- Stated problem:
Please put the items from the first line through the line containing "Federico [498, 1827]" into a JSON list of strings, one per line, skipping blank lines.

>> Start Data

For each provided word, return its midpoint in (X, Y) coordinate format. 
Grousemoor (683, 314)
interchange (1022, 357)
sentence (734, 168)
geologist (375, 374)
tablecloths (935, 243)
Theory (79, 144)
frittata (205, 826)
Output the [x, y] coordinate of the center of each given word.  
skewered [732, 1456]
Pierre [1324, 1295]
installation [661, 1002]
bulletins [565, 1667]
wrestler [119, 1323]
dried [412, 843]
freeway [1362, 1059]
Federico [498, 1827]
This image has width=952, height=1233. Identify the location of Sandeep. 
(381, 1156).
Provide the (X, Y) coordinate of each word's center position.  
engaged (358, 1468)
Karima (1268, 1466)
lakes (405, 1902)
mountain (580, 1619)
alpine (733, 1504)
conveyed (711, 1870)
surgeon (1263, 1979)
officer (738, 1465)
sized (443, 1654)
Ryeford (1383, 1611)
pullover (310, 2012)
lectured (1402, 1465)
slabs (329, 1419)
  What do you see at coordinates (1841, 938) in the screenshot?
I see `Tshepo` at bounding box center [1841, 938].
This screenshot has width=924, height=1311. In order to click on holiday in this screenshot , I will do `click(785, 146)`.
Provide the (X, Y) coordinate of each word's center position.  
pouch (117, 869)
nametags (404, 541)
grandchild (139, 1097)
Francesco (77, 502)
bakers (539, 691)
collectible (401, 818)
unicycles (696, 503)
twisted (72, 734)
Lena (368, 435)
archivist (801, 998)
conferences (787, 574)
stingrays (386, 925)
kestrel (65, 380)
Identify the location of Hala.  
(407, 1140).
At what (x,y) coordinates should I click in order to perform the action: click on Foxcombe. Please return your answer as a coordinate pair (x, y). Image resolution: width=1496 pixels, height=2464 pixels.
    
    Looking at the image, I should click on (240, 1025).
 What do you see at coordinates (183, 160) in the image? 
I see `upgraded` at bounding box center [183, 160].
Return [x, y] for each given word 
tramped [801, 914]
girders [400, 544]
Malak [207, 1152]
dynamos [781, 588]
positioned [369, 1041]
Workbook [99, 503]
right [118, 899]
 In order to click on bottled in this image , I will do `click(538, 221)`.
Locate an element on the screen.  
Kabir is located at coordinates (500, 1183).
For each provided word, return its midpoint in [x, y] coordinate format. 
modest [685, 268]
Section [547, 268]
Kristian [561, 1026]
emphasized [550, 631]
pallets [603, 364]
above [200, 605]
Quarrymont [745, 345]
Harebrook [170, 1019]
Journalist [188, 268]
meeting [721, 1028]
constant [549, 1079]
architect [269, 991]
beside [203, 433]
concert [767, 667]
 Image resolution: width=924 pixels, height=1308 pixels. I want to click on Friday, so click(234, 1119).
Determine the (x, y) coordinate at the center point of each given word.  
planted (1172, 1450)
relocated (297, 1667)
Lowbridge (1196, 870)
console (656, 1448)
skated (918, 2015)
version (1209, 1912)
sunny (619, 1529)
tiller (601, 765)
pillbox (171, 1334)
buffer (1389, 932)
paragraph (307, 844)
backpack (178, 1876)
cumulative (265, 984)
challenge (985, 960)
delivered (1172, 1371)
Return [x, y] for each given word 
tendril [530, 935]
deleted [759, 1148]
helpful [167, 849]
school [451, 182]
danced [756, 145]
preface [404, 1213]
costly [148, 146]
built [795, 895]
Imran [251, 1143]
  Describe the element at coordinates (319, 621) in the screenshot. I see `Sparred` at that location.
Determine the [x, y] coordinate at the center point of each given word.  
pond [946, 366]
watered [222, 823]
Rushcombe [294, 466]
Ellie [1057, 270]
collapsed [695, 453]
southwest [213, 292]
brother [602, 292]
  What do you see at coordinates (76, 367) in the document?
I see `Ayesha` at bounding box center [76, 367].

>> End Data

- Output:
[
  "For each provided word, return its midpoint in (X, Y) coordinate format. ",
  "Grousemoor (683, 314)",
  "interchange (1022, 357)",
  "sentence (734, 168)",
  "geologist (375, 374)",
  "tablecloths (935, 243)",
  "Theory (79, 144)",
  "frittata (205, 826)",
  "Output the [x, y] coordinate of the center of each given word.  ",
  "skewered [732, 1456]",
  "Pierre [1324, 1295]",
  "installation [661, 1002]",
  "bulletins [565, 1667]",
  "wrestler [119, 1323]",
  "dried [412, 843]",
  "freeway [1362, 1059]",
  "Federico [498, 1827]"
]